EXERCISE AIM:
An exact transcription of all the records is required, minus the images.

BEGIN DATA TO EXAMINE

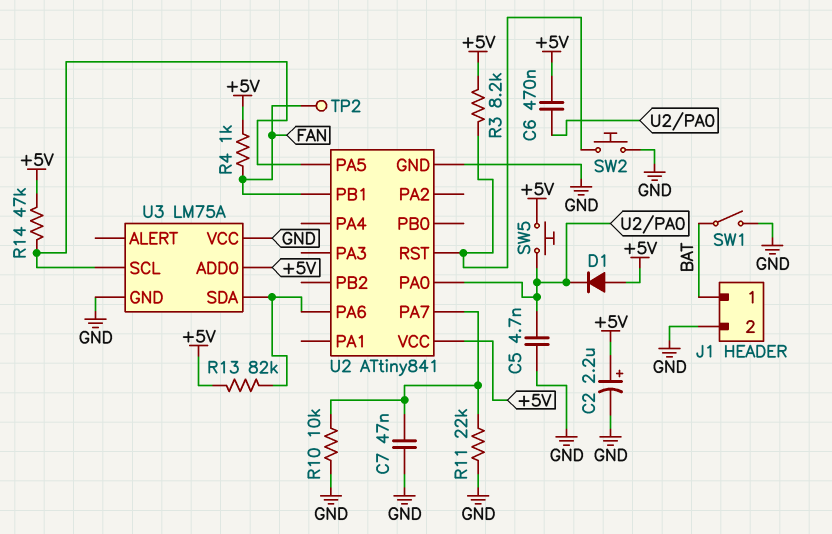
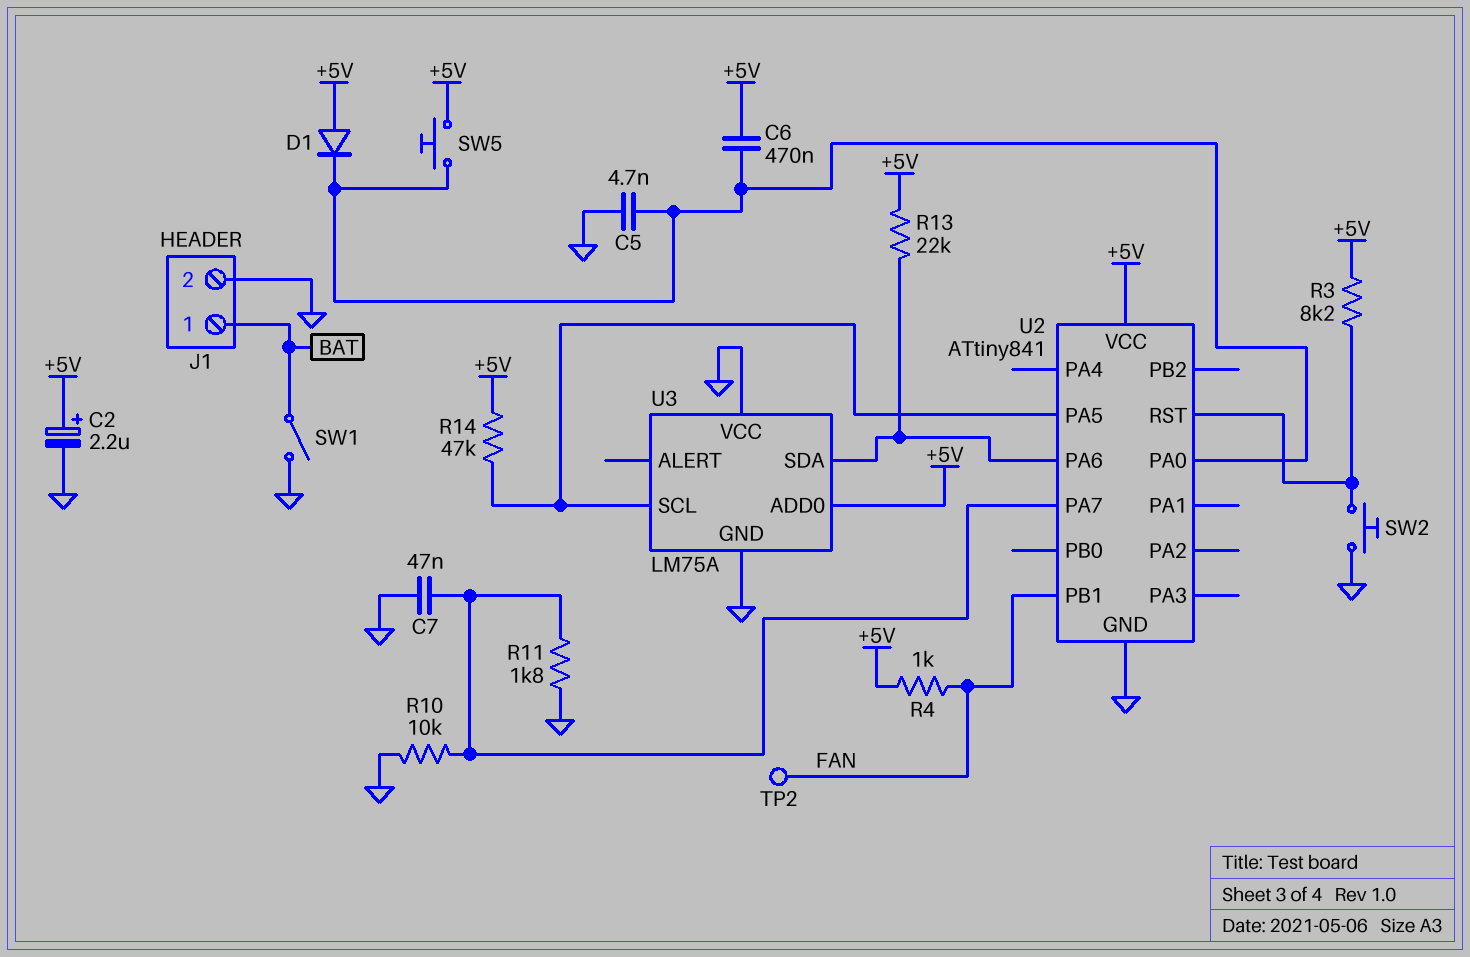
R11: 22k (GND, U2/PA7) -> 1.8k (GND, U2/PA7)
R13: 82k (+5V, U2/PA6) -> 22k (+5V, U2/PA6)

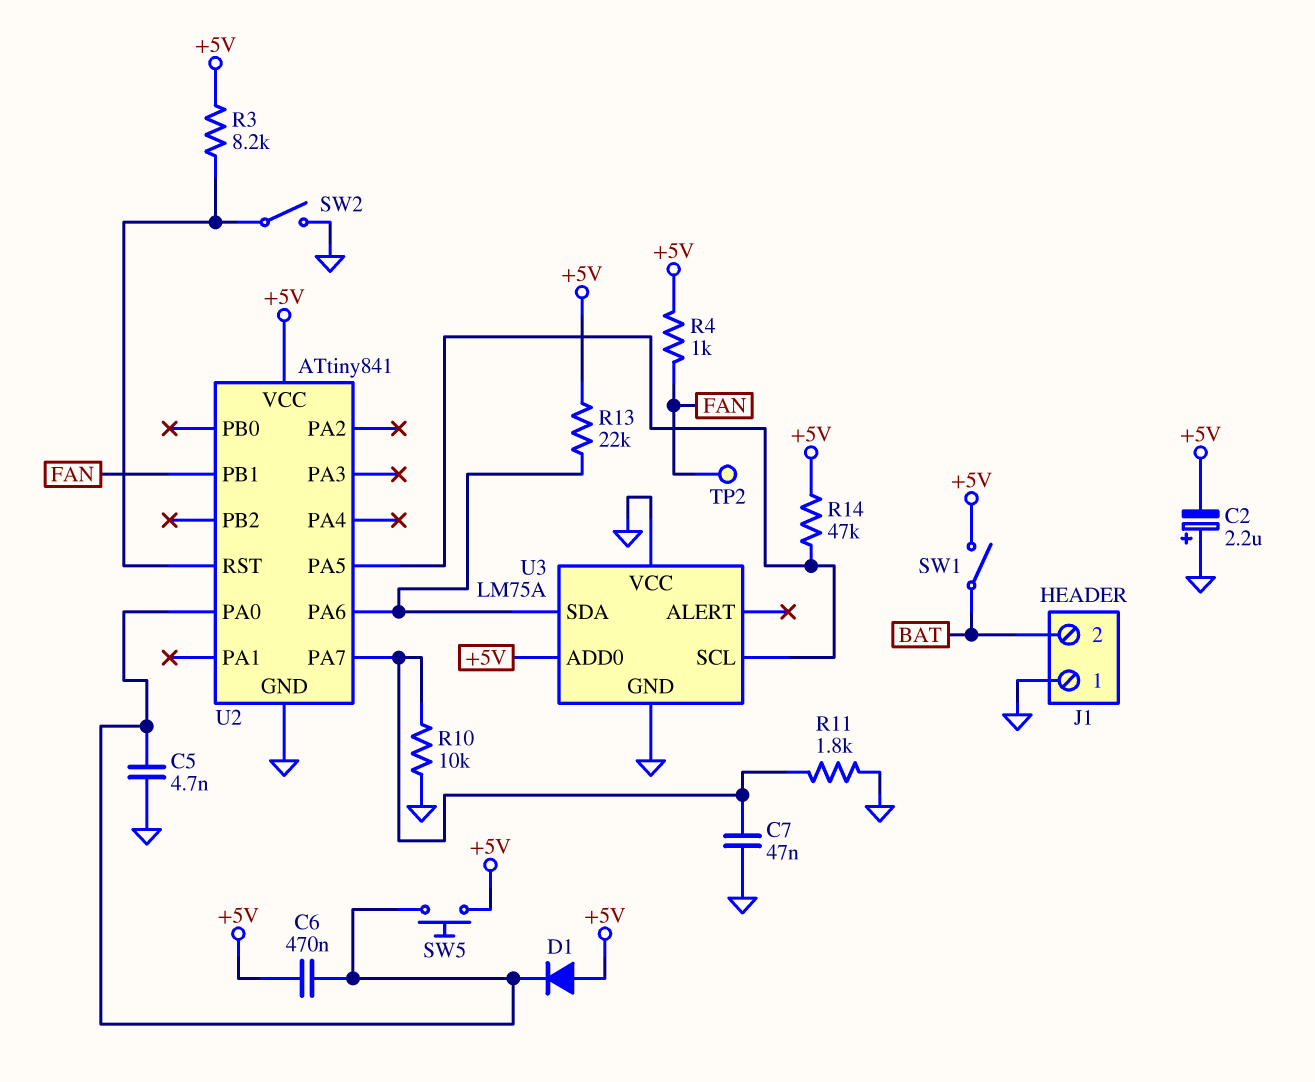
C2: 2.2uF (plus +5V, minus GND) -> 2.2uF (plus GND, minus +5V)
J1 pin 1: BAT -> GND
J1 pin 2: GND -> BAT
SW1: switch (BAT, GND) -> switch (+5V, BAT)
SW2: button (GND, U2/RST) -> switch (GND, U2/RST)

END DATA TO EXAMINE

ANSWER TO THIS EXERCISE:
R11: 22k (GND, U2/PA7) -> 1.8k (GND, U2/PA7)
R13: 82k (+5V, U2/PA6) -> 22k (+5V, U2/PA6)

C2: 2.2uF (plus +5V, minus GND) -> 2.2uF (plus GND, minus +5V)
J1 pin 1: BAT -> GND
J1 pin 2: GND -> BAT
SW1: switch (BAT, GND) -> switch (+5V, BAT)
SW2: button (GND, U2/RST) -> switch (GND, U2/RST)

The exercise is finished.